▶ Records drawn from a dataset
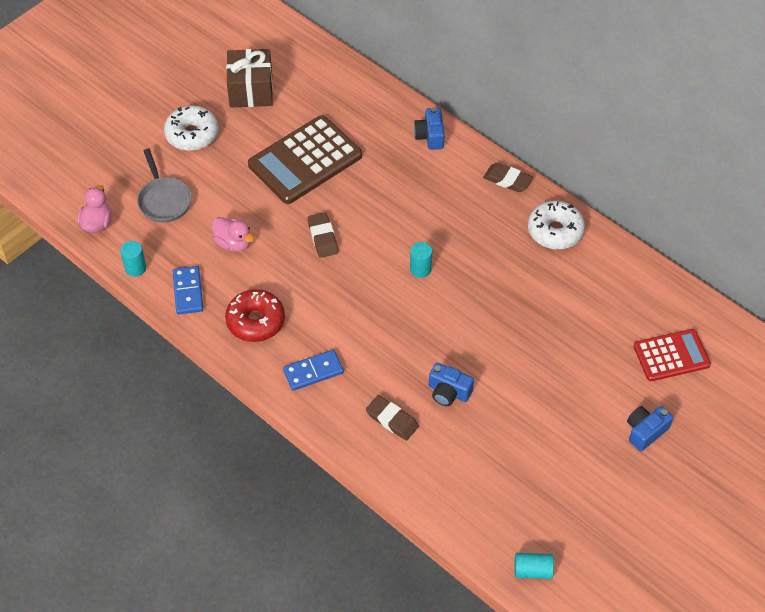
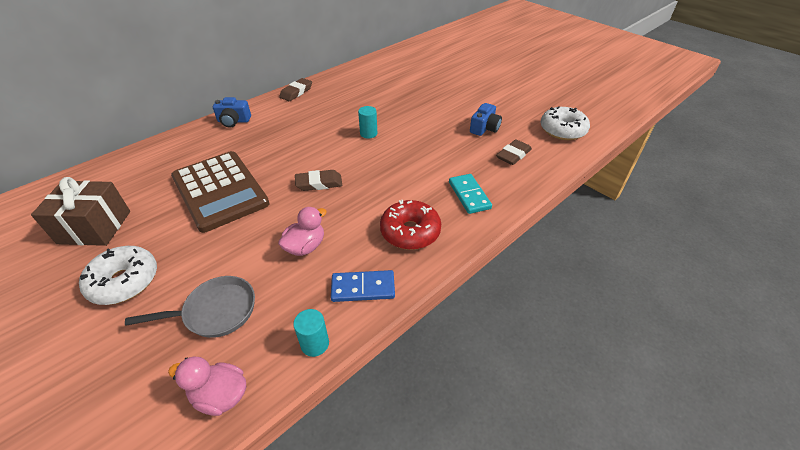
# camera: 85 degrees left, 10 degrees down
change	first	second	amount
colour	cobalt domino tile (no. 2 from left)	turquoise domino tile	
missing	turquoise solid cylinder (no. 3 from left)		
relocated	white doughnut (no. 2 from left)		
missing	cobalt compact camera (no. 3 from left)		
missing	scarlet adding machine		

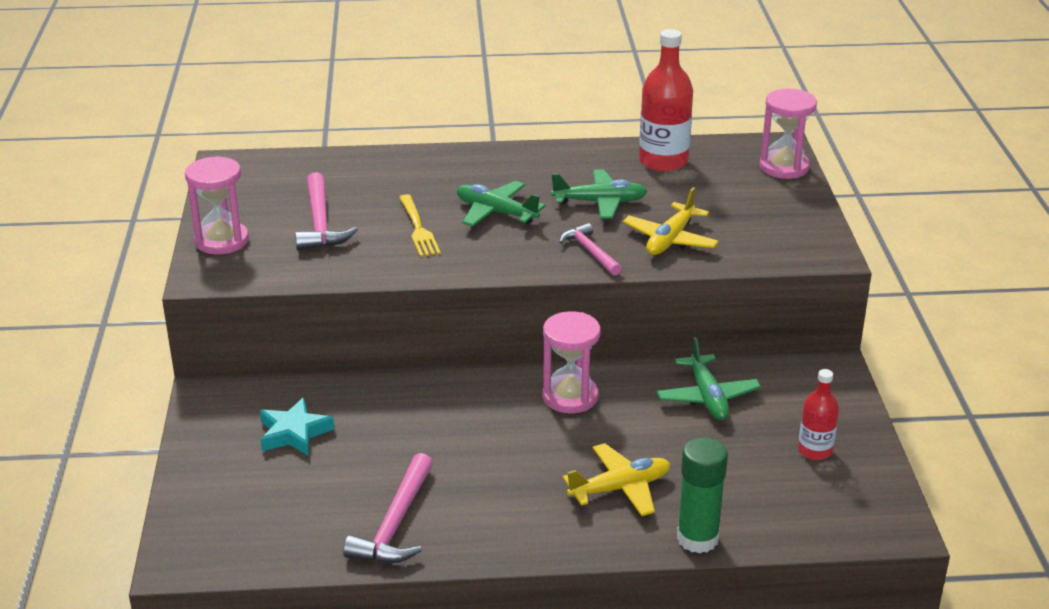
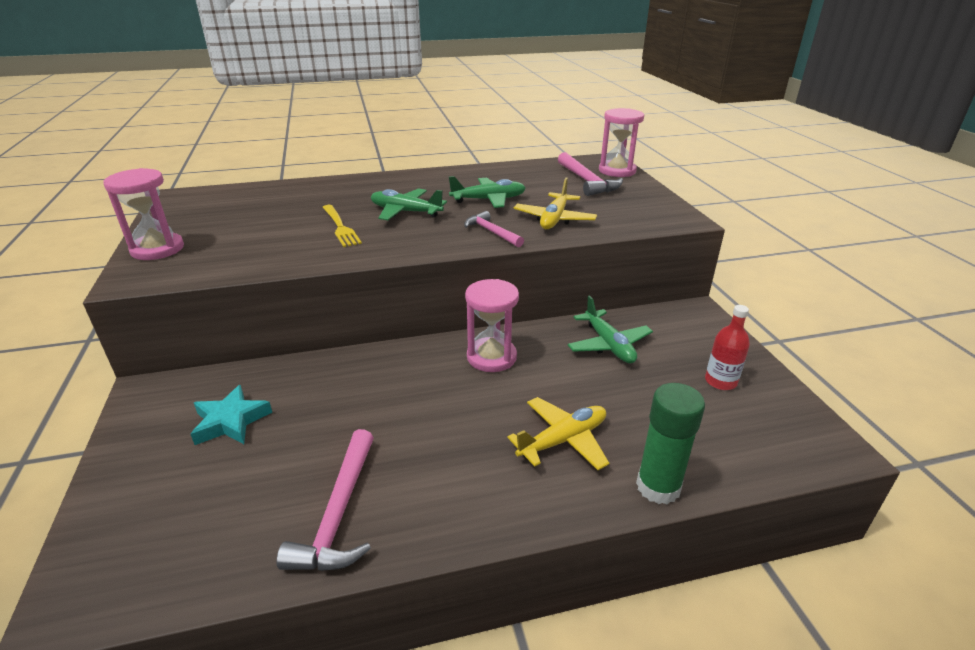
# camera: 10 degrees left, 0 degrees up
change	first	second	amount
relocated	rose-pink hammer (no. 1 from left in the first image)	rose-pink hammer (no. 3 from left)	
missing	scarlet drink bottle (no. 1 from left)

▶ Task to complete
Could you repeat the data exactly, omitting its pictures?

▶ Task response
# camera: 85 degrees left, 10 degrees down
change	first	second	amount
colour	cobalt domino tile (no. 2 from left)	turquoise domino tile	
missing	turquoise solid cylinder (no. 3 from left)		
relocated	white doughnut (no. 2 from left)		
missing	cobalt compact camera (no. 3 from left)		
missing	scarlet adding machine		

# camera: 10 degrees left, 0 degrees up
change	first	second	amount
relocated	rose-pink hammer (no. 1 from left in the first image)	rose-pink hammer (no. 3 from left)	
missing	scarlet drink bottle (no. 1 from left)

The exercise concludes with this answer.